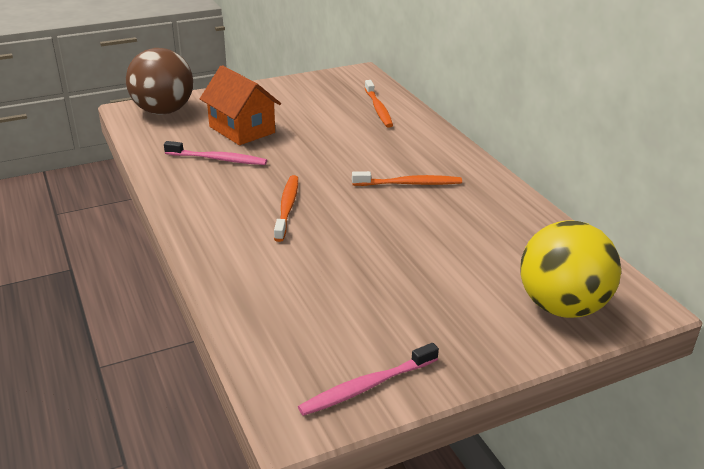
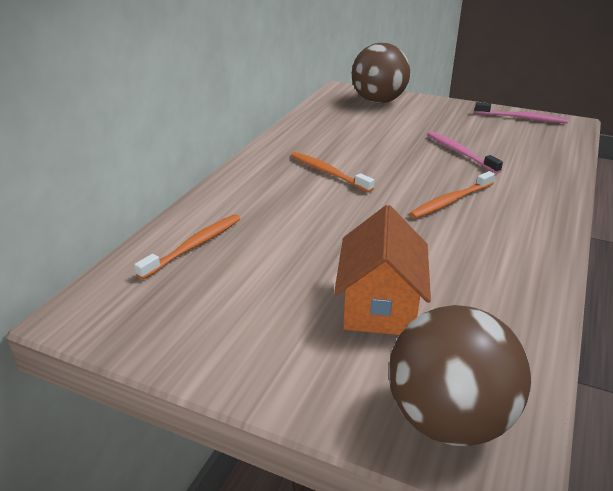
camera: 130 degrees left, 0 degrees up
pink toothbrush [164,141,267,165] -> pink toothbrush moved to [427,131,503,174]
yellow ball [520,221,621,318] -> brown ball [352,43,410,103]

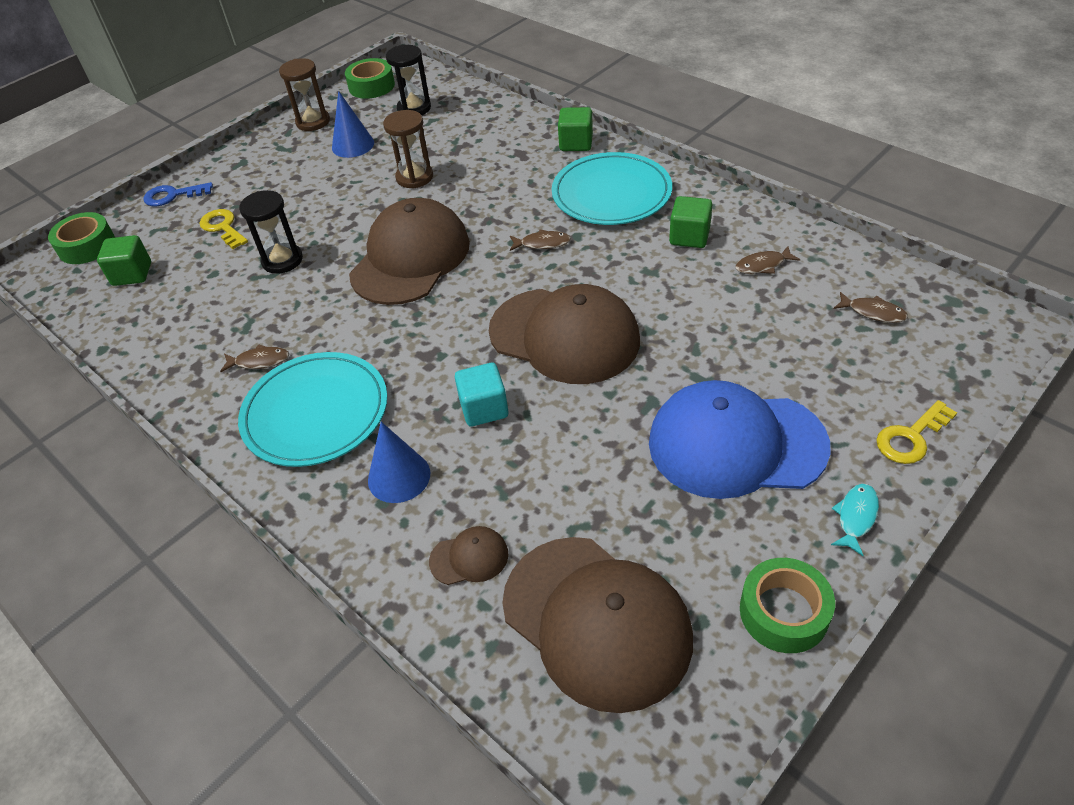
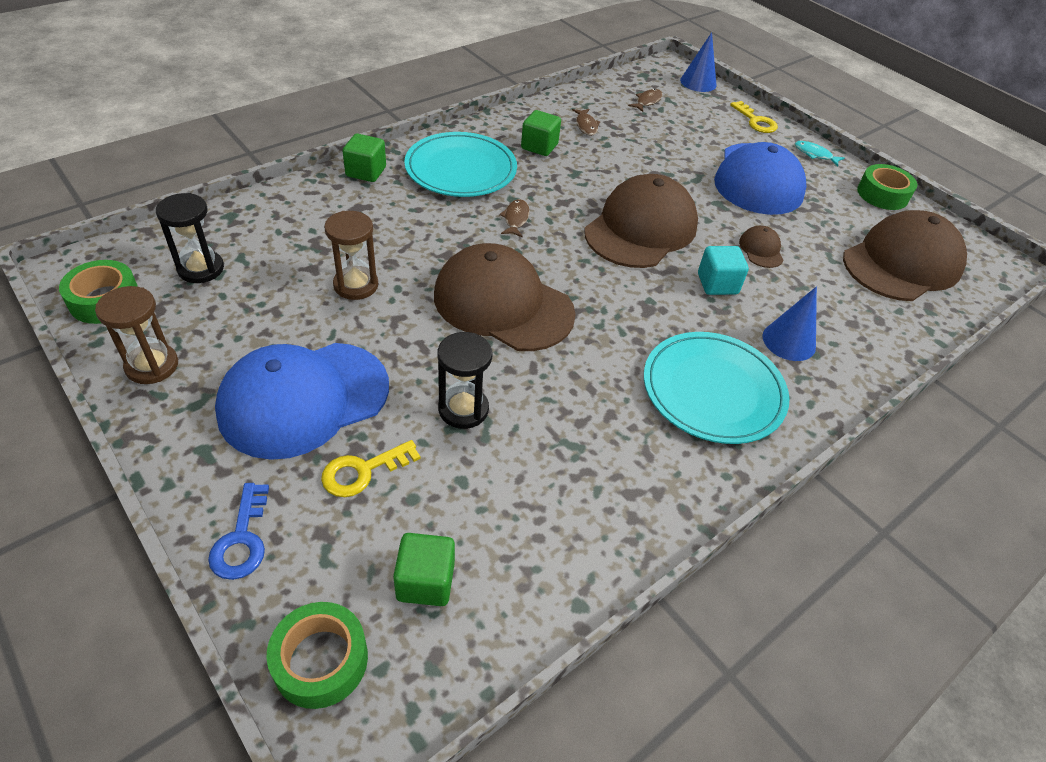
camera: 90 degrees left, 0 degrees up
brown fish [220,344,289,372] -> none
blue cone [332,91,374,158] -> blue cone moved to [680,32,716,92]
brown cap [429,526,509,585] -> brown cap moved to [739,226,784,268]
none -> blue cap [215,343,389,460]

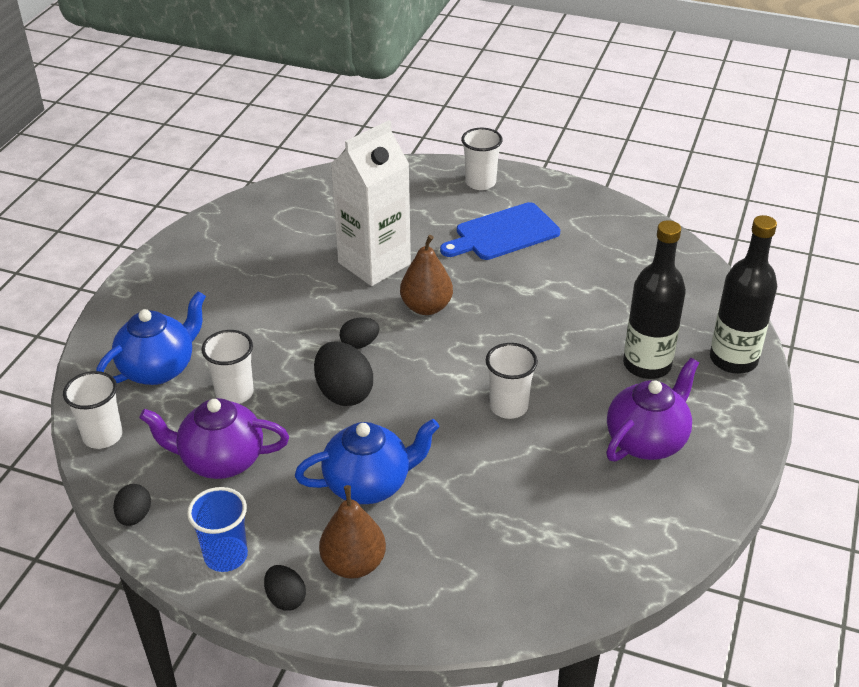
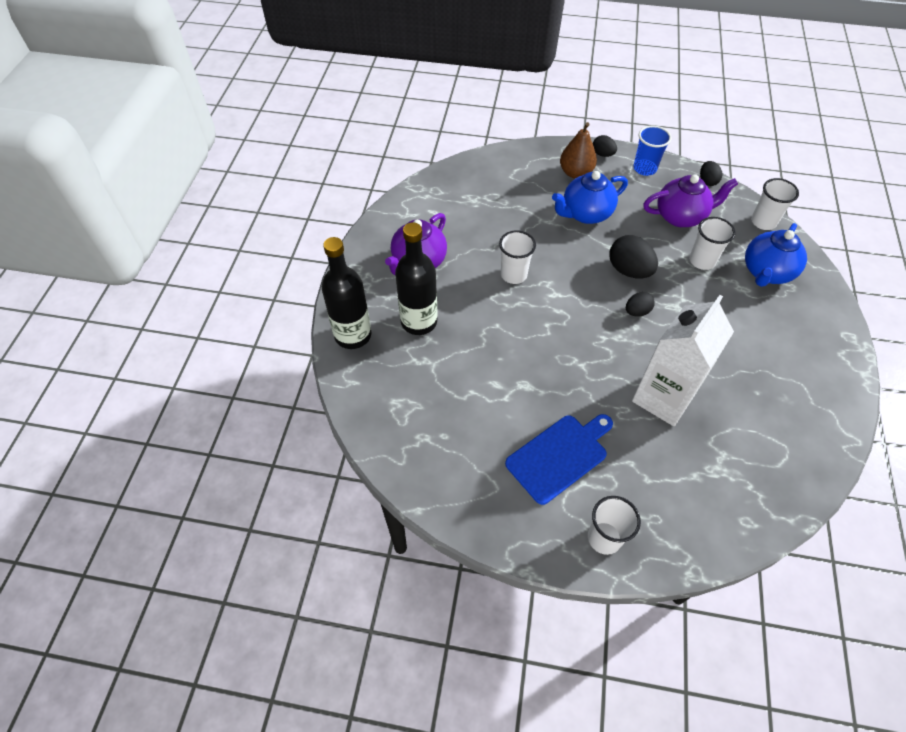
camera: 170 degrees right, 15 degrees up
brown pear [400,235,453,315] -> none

**Task to carry out**
From the records above, copy each line in which the string "none" occurs.

**Solution for this task**
brown fish [220,344,289,372] -> none
none -> blue cap [215,343,389,460]
brown pear [400,235,453,315] -> none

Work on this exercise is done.